== Record extracts ==

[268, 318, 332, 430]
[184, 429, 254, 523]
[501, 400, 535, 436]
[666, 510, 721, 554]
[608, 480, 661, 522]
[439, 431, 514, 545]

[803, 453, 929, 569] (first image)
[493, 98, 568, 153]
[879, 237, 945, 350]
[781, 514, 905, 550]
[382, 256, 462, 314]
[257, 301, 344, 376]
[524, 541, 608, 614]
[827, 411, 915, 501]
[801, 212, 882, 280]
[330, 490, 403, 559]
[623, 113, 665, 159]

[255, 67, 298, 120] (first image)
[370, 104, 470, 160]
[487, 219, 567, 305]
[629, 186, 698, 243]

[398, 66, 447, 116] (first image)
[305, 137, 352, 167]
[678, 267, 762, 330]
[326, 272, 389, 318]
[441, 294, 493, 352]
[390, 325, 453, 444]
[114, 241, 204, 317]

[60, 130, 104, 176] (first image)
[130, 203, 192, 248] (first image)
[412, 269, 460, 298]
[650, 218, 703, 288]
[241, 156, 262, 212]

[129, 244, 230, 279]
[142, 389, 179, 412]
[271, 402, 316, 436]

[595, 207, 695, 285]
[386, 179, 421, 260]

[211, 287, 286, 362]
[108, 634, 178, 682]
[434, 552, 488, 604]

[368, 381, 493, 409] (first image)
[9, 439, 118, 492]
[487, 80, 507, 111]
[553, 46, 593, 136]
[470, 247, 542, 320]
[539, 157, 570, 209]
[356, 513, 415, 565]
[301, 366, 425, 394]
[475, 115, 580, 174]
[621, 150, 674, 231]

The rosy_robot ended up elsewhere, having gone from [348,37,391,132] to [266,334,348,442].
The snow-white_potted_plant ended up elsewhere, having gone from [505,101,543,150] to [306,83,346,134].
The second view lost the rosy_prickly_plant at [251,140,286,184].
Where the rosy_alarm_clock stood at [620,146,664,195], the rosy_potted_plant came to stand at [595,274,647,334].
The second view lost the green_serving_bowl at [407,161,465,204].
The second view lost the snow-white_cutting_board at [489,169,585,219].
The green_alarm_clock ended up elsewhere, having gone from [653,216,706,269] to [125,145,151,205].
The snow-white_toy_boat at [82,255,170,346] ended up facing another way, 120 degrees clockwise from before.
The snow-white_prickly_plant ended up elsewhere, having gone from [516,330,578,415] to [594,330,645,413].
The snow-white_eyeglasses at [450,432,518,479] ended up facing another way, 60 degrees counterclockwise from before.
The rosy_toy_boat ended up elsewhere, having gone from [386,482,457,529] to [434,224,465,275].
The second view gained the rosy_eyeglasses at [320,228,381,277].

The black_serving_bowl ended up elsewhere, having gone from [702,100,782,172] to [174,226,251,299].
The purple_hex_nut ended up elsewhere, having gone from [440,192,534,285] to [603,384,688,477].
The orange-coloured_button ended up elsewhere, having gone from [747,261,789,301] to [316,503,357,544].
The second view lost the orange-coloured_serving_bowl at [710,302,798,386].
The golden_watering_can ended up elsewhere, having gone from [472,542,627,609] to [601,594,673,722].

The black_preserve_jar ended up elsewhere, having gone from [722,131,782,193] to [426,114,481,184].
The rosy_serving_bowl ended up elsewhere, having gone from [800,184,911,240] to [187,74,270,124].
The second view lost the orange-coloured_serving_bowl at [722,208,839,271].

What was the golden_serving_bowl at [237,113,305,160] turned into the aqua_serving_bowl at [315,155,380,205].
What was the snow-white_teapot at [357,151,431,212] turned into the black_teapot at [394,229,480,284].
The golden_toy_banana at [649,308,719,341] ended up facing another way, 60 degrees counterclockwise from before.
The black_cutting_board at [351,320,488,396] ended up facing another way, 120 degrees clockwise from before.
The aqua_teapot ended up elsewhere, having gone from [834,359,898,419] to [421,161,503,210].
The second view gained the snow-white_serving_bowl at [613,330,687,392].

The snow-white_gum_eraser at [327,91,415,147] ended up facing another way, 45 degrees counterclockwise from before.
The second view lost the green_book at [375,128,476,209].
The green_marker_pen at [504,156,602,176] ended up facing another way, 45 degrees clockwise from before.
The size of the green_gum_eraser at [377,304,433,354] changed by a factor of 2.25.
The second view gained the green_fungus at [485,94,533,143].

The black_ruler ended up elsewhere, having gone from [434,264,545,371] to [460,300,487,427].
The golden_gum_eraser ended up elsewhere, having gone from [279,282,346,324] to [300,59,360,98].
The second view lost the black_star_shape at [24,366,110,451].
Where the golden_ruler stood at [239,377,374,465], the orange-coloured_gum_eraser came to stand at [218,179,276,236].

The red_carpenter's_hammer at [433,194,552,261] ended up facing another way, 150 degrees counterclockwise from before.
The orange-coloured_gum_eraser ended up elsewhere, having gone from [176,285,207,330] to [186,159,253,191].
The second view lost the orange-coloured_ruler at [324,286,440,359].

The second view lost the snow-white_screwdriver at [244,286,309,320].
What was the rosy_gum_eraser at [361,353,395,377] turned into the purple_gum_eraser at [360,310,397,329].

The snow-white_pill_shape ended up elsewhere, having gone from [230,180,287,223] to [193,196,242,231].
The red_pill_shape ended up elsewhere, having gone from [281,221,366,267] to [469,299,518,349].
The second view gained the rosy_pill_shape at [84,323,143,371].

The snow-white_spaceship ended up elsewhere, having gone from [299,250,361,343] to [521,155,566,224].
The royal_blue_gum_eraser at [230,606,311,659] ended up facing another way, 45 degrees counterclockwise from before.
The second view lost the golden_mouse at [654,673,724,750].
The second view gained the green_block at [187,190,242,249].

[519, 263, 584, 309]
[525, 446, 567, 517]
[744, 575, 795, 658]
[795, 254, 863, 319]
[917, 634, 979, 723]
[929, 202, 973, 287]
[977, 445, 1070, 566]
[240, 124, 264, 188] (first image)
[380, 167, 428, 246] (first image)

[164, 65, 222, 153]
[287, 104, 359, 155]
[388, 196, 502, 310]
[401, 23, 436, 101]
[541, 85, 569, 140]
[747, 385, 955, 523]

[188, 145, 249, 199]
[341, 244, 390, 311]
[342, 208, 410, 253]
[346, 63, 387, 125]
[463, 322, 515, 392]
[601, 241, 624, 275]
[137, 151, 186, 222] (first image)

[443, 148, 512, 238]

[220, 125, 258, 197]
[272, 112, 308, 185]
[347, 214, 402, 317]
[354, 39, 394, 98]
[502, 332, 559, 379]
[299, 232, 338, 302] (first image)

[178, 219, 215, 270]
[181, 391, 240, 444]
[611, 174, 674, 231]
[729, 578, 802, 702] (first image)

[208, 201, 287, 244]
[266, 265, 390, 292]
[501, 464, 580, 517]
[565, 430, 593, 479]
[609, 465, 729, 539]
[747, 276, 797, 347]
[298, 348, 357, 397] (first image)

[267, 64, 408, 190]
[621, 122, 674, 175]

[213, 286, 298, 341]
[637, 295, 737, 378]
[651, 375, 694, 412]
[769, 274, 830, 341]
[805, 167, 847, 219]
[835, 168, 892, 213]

===

Required work:
The reply should hold only the lines from the first line of the listing above through the line with "[608, 480, 661, 522]", each copied exactly.

Reply to the exercise:
[268, 318, 332, 430]
[184, 429, 254, 523]
[501, 400, 535, 436]
[666, 510, 721, 554]
[608, 480, 661, 522]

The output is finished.